MATERIAL SHOWN

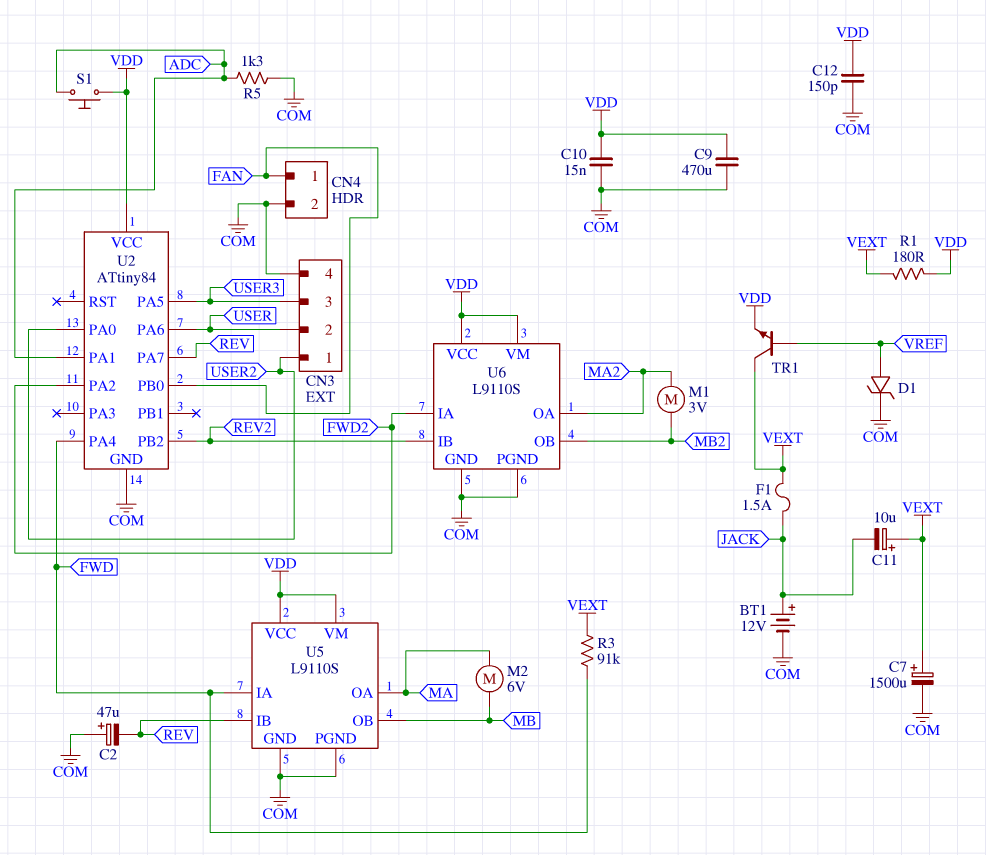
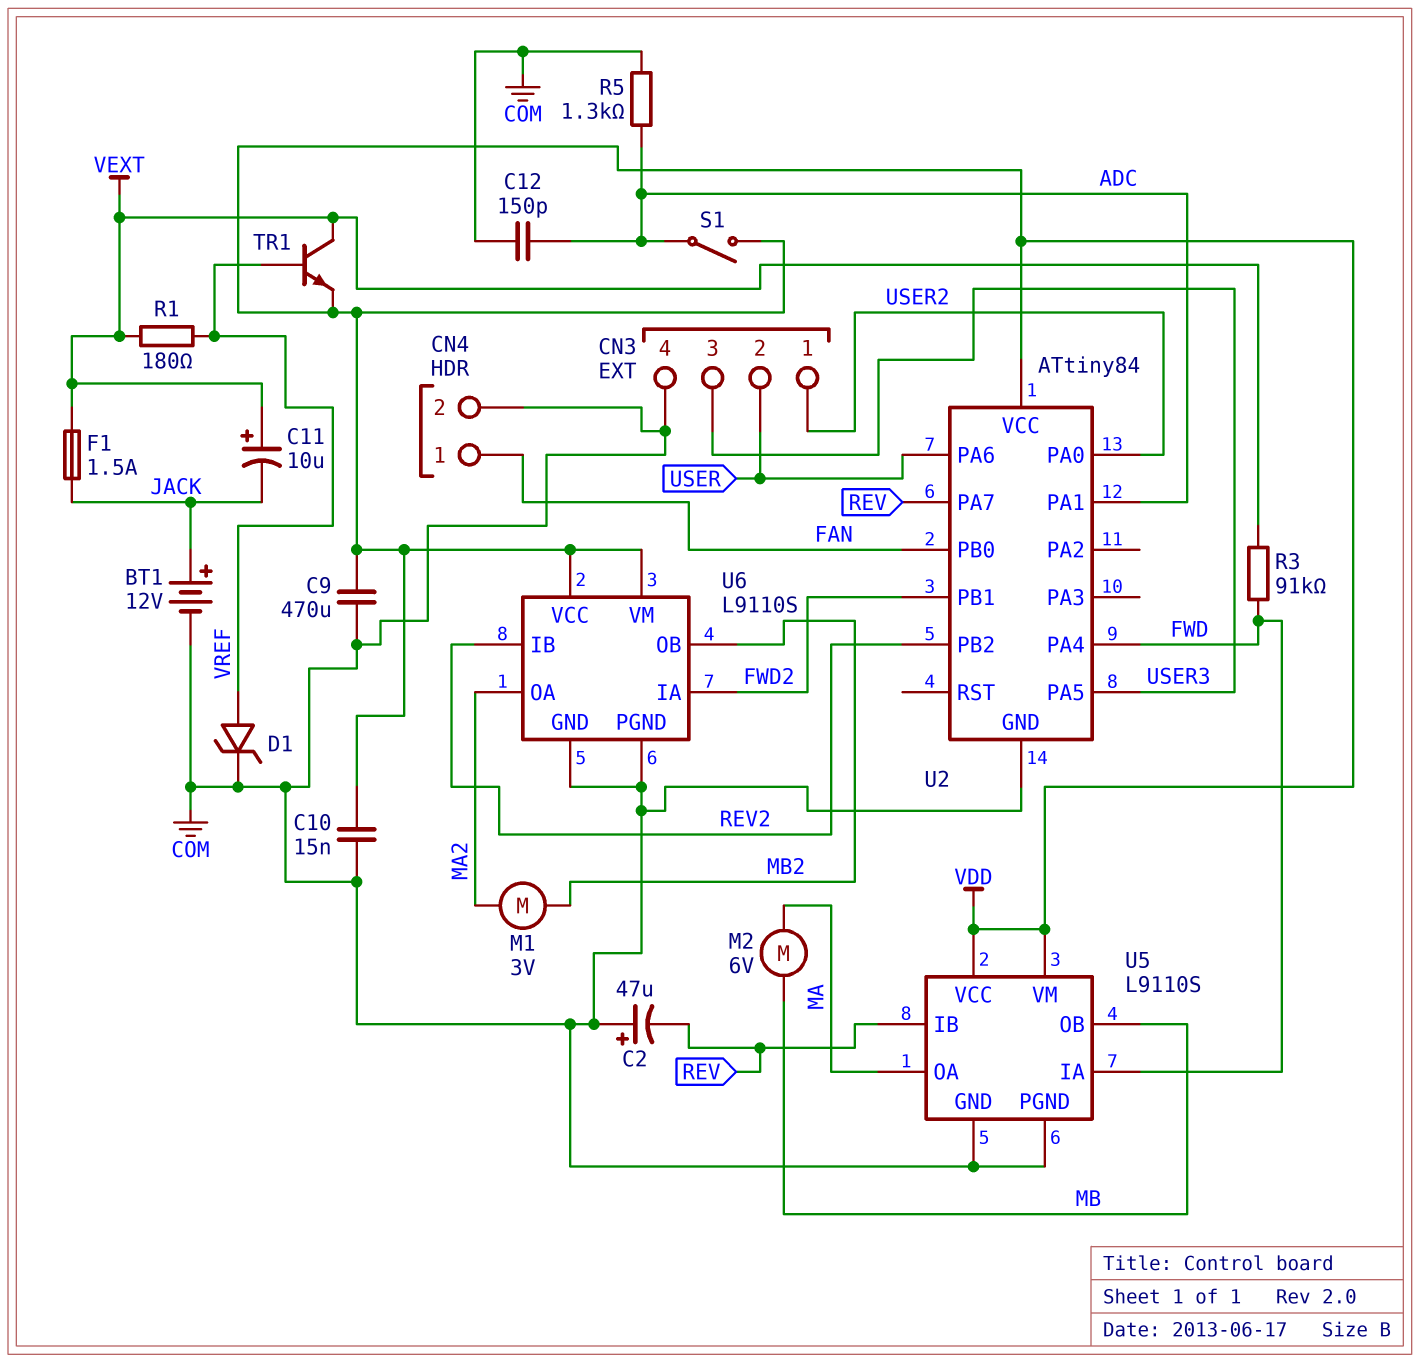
C7: 1500uF (plus VEXT, minus COM) -> none
C12: 150pF (COM, VDD) -> 150pF (ADC, COM)
R1: 180 (VDD, VEXT) -> 180 (VEXT, VREF)
S1: button (ADC, VDD) -> switch (ADC, VDD)
U2 pin PA2: FWD2 -> none
U2 pin PB1: none -> FWD2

EXERCISE GOAL
An exact copy of every entry above is needed, minus the pictures.

TASK SOLUTION
C7: 1500uF (plus VEXT, minus COM) -> none
C12: 150pF (COM, VDD) -> 150pF (ADC, COM)
R1: 180 (VDD, VEXT) -> 180 (VEXT, VREF)
S1: button (ADC, VDD) -> switch (ADC, VDD)
U2 pin PA2: FWD2 -> none
U2 pin PB1: none -> FWD2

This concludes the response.